PROBLEM REQUIREMENTS —
As written and without pictures, set down the lines from the one that contains "LINE3: TCRT5000 -> QRE1113" through the end of the data.

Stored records
__________________________________________________

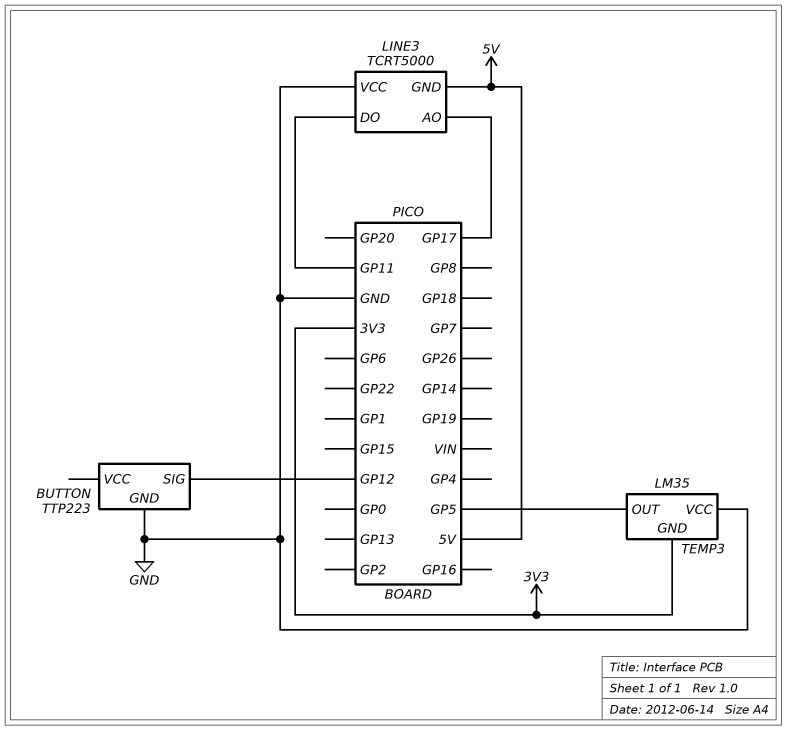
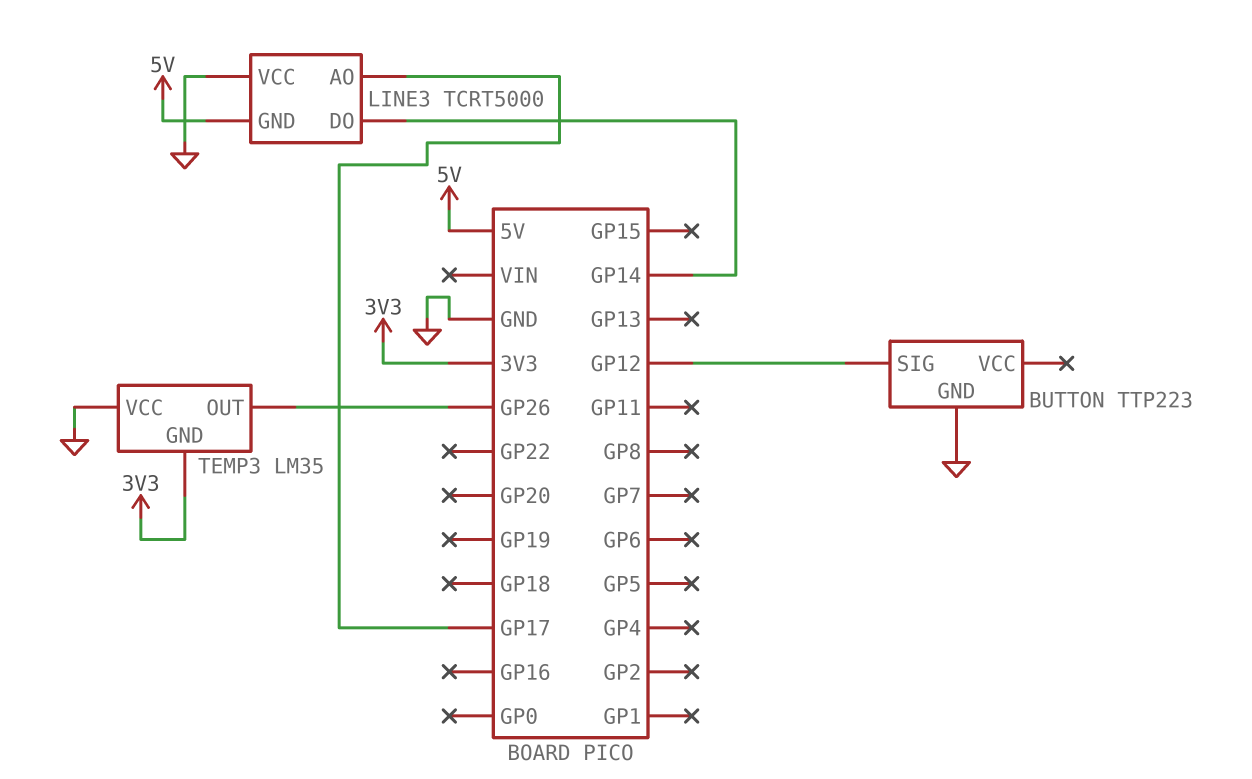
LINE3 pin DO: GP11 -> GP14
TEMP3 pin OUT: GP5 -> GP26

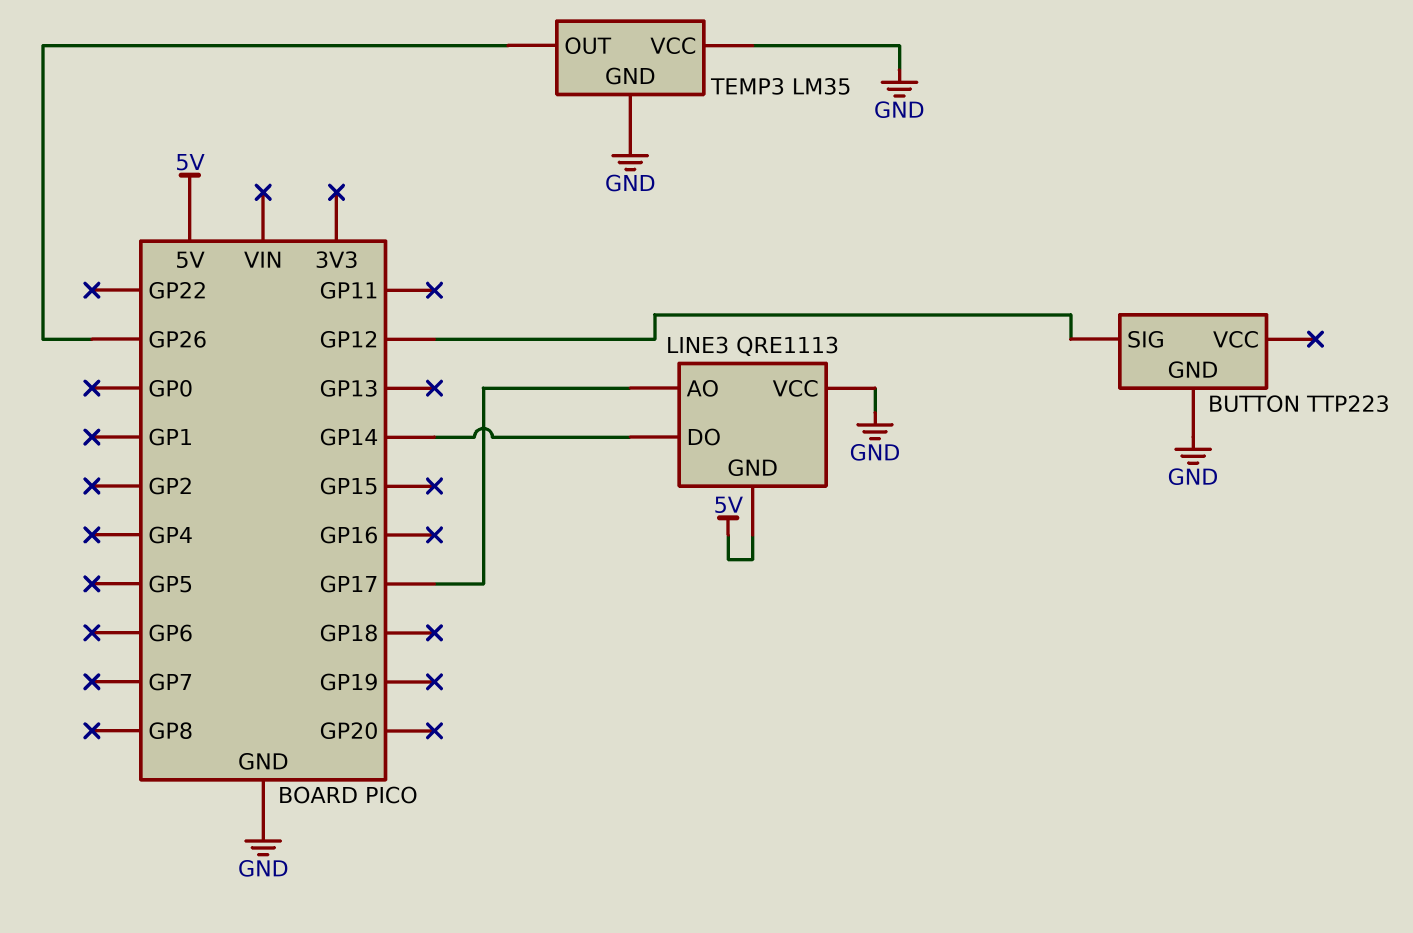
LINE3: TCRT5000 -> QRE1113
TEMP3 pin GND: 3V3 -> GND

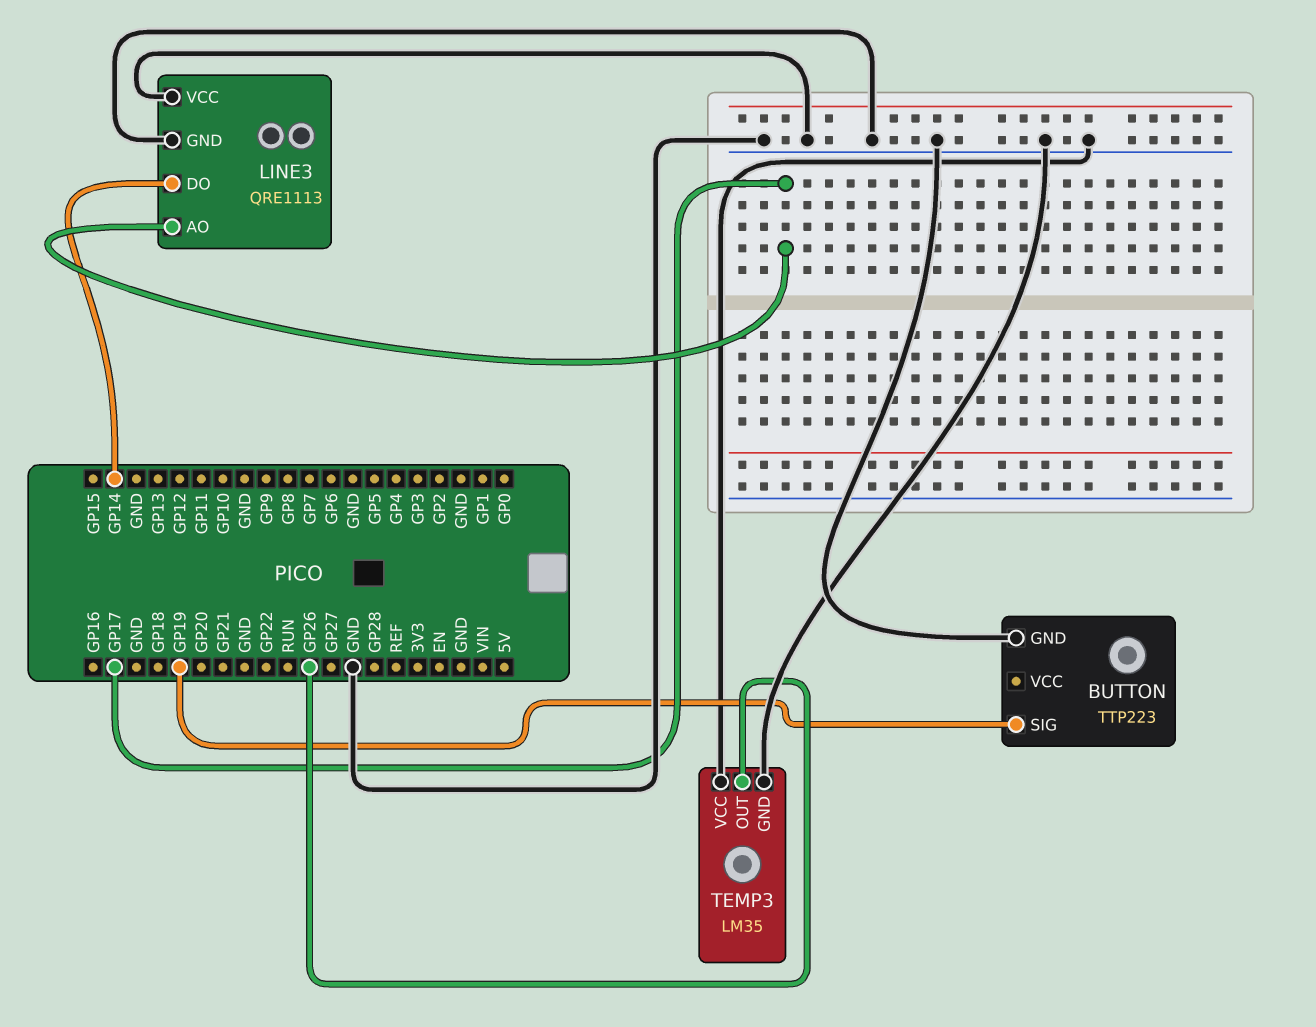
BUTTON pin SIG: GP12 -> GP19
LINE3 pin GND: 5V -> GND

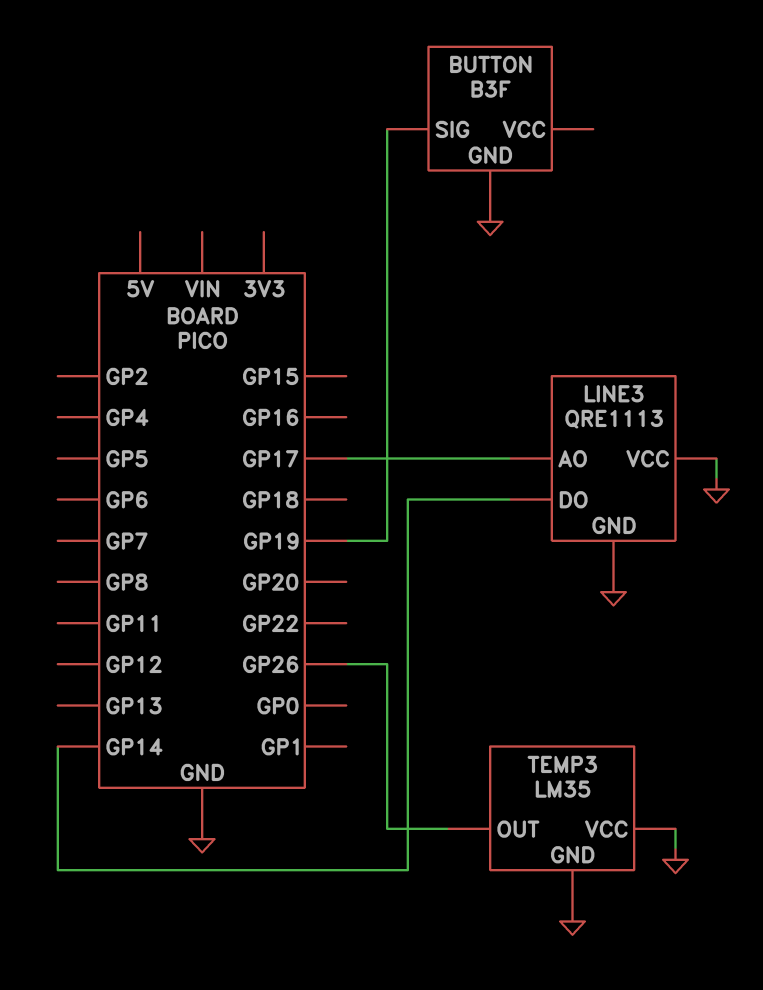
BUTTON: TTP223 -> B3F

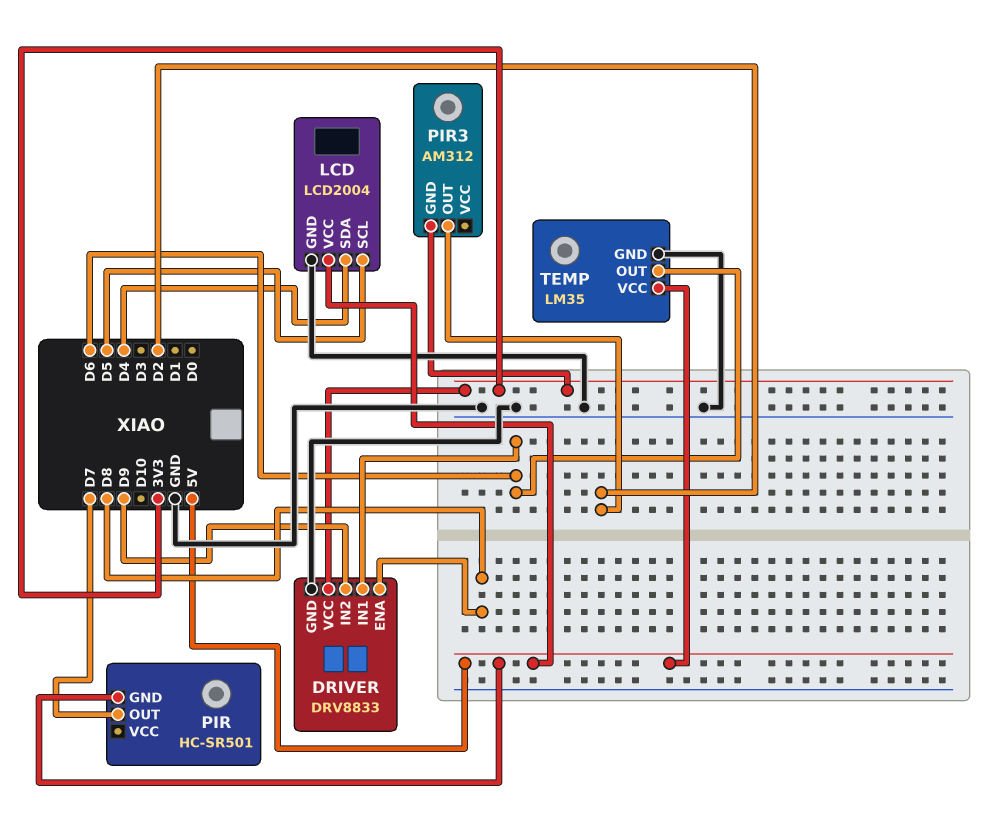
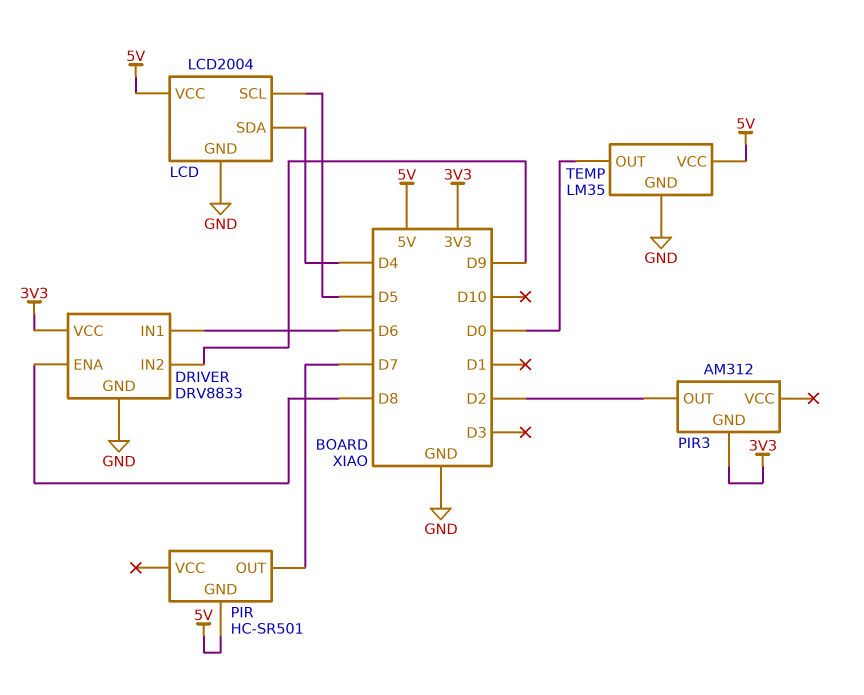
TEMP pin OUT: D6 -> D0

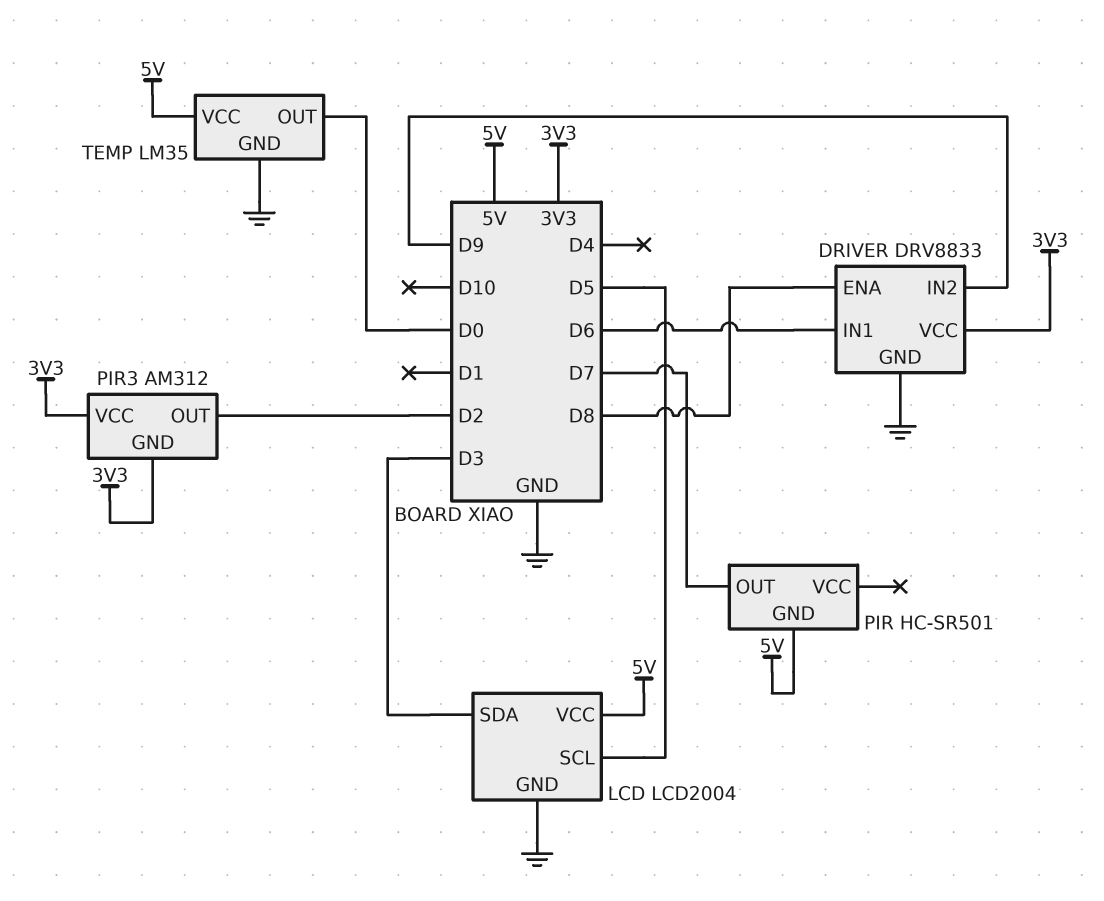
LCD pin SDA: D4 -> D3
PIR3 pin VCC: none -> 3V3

__________________________________________________

RESPONSE —
LINE3: TCRT5000 -> QRE1113
TEMP3 pin GND: 3V3 -> GND

BUTTON pin SIG: GP12 -> GP19
LINE3 pin GND: 5V -> GND

BUTTON: TTP223 -> B3F

TEMP pin OUT: D6 -> D0

LCD pin SDA: D4 -> D3
PIR3 pin VCC: none -> 3V3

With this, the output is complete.